## Task to carry out:
The entries below hold a line with "(261, 243) = (203, 246): grey pyramid -> none" and a line with "(557, 194) = (488, 174): red". Return those lines and all that lie between them, exactly and only.

## Dataset records:
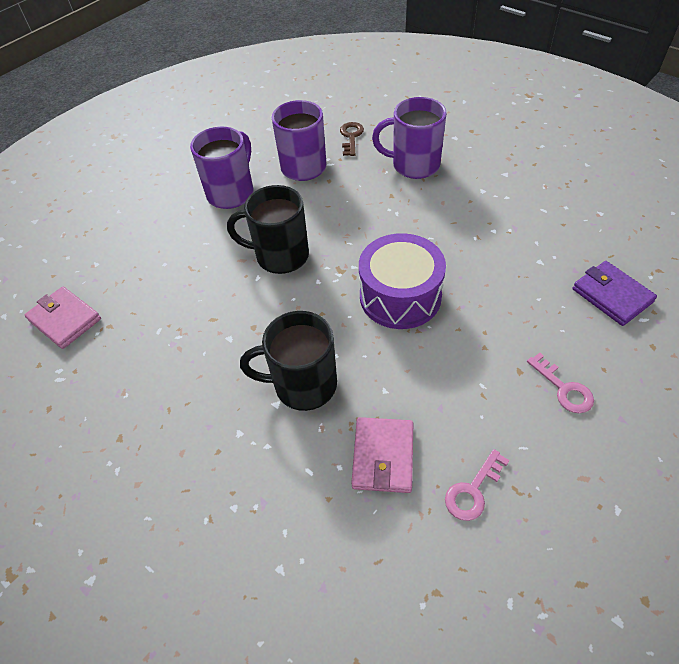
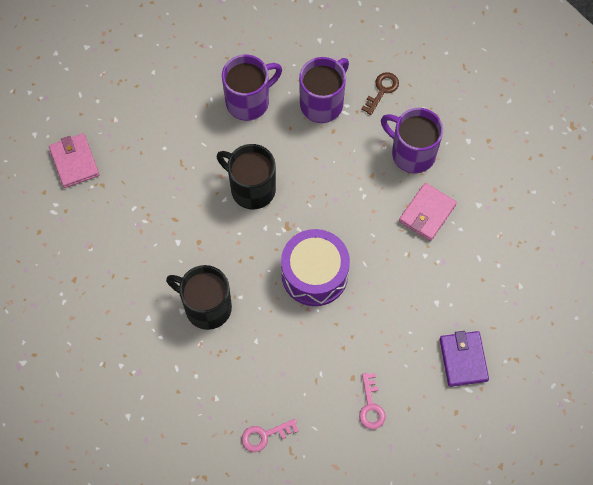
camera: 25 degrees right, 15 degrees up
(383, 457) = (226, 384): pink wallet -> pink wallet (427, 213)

==

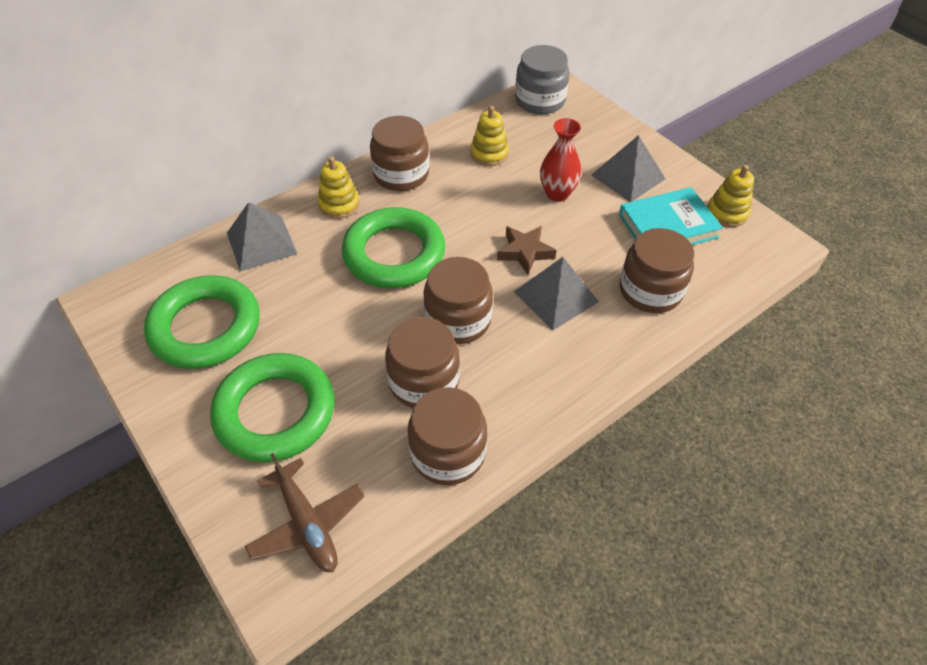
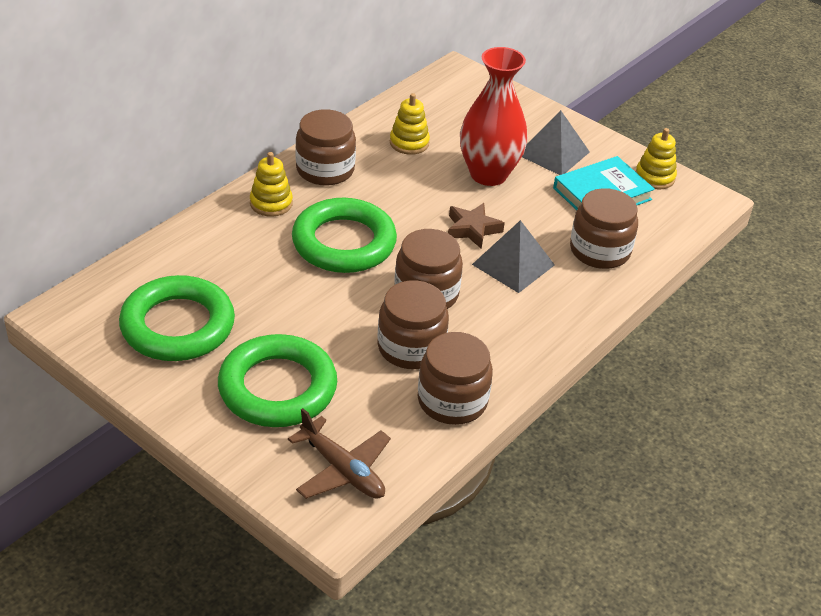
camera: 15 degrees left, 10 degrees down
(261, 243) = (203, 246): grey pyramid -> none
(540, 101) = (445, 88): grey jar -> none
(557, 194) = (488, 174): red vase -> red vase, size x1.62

---

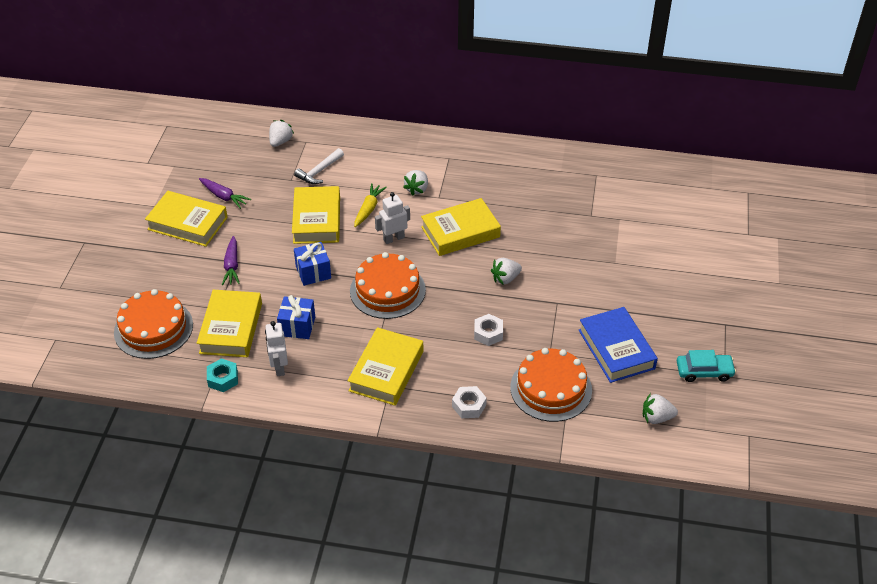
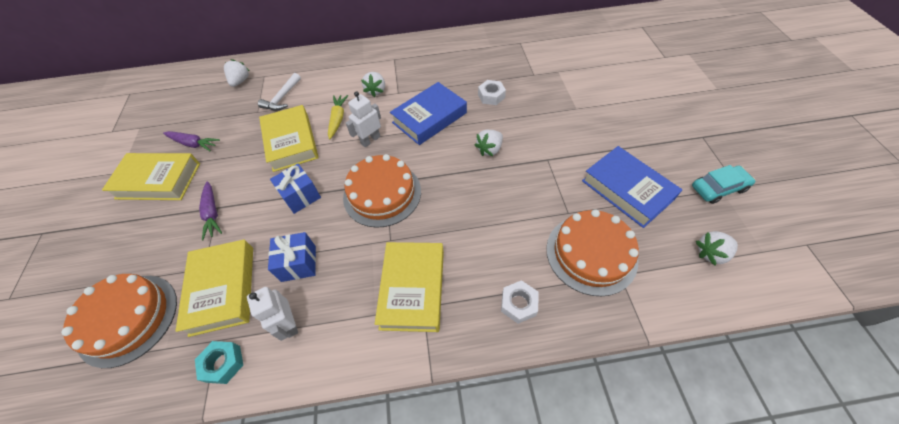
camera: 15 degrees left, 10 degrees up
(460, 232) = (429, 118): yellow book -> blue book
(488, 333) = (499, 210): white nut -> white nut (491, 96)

## Written answer:
(261, 243) = (203, 246): grey pyramid -> none
(540, 101) = (445, 88): grey jar -> none
(557, 194) = (488, 174): red vase -> red vase, size x1.62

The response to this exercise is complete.